** INFORMATION SUPPLIED follows **

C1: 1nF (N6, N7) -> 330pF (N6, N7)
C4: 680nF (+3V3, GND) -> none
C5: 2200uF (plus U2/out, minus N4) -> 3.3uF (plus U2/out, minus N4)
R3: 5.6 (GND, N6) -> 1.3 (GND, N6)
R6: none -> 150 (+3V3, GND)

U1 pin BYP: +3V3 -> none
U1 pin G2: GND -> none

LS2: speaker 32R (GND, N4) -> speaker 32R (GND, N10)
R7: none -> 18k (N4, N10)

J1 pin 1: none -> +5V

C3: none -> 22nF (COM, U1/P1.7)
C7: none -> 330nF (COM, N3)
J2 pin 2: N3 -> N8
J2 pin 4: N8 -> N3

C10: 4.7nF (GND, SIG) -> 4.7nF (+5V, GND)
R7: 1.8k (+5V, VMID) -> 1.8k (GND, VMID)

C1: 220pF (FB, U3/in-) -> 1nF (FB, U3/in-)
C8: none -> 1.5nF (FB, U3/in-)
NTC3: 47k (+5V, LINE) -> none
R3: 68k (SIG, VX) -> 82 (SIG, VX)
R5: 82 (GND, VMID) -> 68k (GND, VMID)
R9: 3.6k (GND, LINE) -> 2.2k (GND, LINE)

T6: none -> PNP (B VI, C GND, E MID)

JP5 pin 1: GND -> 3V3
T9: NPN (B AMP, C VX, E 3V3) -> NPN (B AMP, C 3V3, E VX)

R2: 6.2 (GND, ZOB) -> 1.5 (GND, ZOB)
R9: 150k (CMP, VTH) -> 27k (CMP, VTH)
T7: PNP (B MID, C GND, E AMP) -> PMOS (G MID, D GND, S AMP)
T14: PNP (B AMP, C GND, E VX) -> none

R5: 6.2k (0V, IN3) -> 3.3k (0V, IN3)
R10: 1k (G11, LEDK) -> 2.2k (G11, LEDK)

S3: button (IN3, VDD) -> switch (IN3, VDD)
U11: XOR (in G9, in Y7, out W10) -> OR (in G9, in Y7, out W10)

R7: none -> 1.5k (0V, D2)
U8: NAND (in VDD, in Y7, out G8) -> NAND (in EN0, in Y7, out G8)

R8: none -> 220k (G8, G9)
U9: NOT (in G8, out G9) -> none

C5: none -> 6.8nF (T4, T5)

** End of INFORMATION SUPPLIED **

* _WHAT NEEDS TO BE DONE_
All the material above should be copied word for word.

* _ANSWER TO THIS PROBLEM_
C1: 1nF (N6, N7) -> 330pF (N6, N7)
C4: 680nF (+3V3, GND) -> none
C5: 2200uF (plus U2/out, minus N4) -> 3.3uF (plus U2/out, minus N4)
R3: 5.6 (GND, N6) -> 1.3 (GND, N6)
R6: none -> 150 (+3V3, GND)

U1 pin BYP: +3V3 -> none
U1 pin G2: GND -> none

LS2: speaker 32R (GND, N4) -> speaker 32R (GND, N10)
R7: none -> 18k (N4, N10)

J1 pin 1: none -> +5V

C3: none -> 22nF (COM, U1/P1.7)
C7: none -> 330nF (COM, N3)
J2 pin 2: N3 -> N8
J2 pin 4: N8 -> N3

C10: 4.7nF (GND, SIG) -> 4.7nF (+5V, GND)
R7: 1.8k (+5V, VMID) -> 1.8k (GND, VMID)

C1: 220pF (FB, U3/in-) -> 1nF (FB, U3/in-)
C8: none -> 1.5nF (FB, U3/in-)
NTC3: 47k (+5V, LINE) -> none
R3: 68k (SIG, VX) -> 82 (SIG, VX)
R5: 82 (GND, VMID) -> 68k (GND, VMID)
R9: 3.6k (GND, LINE) -> 2.2k (GND, LINE)

T6: none -> PNP (B VI, C GND, E MID)

JP5 pin 1: GND -> 3V3
T9: NPN (B AMP, C VX, E 3V3) -> NPN (B AMP, C 3V3, E VX)

R2: 6.2 (GND, ZOB) -> 1.5 (GND, ZOB)
R9: 150k (CMP, VTH) -> 27k (CMP, VTH)
T7: PNP (B MID, C GND, E AMP) -> PMOS (G MID, D GND, S AMP)
T14: PNP (B AMP, C GND, E VX) -> none

R5: 6.2k (0V, IN3) -> 3.3k (0V, IN3)
R10: 1k (G11, LEDK) -> 2.2k (G11, LEDK)

S3: button (IN3, VDD) -> switch (IN3, VDD)
U11: XOR (in G9, in Y7, out W10) -> OR (in G9, in Y7, out W10)

R7: none -> 1.5k (0V, D2)
U8: NAND (in VDD, in Y7, out G8) -> NAND (in EN0, in Y7, out G8)

R8: none -> 220k (G8, G9)
U9: NOT (in G8, out G9) -> none

C5: none -> 6.8nF (T4, T5)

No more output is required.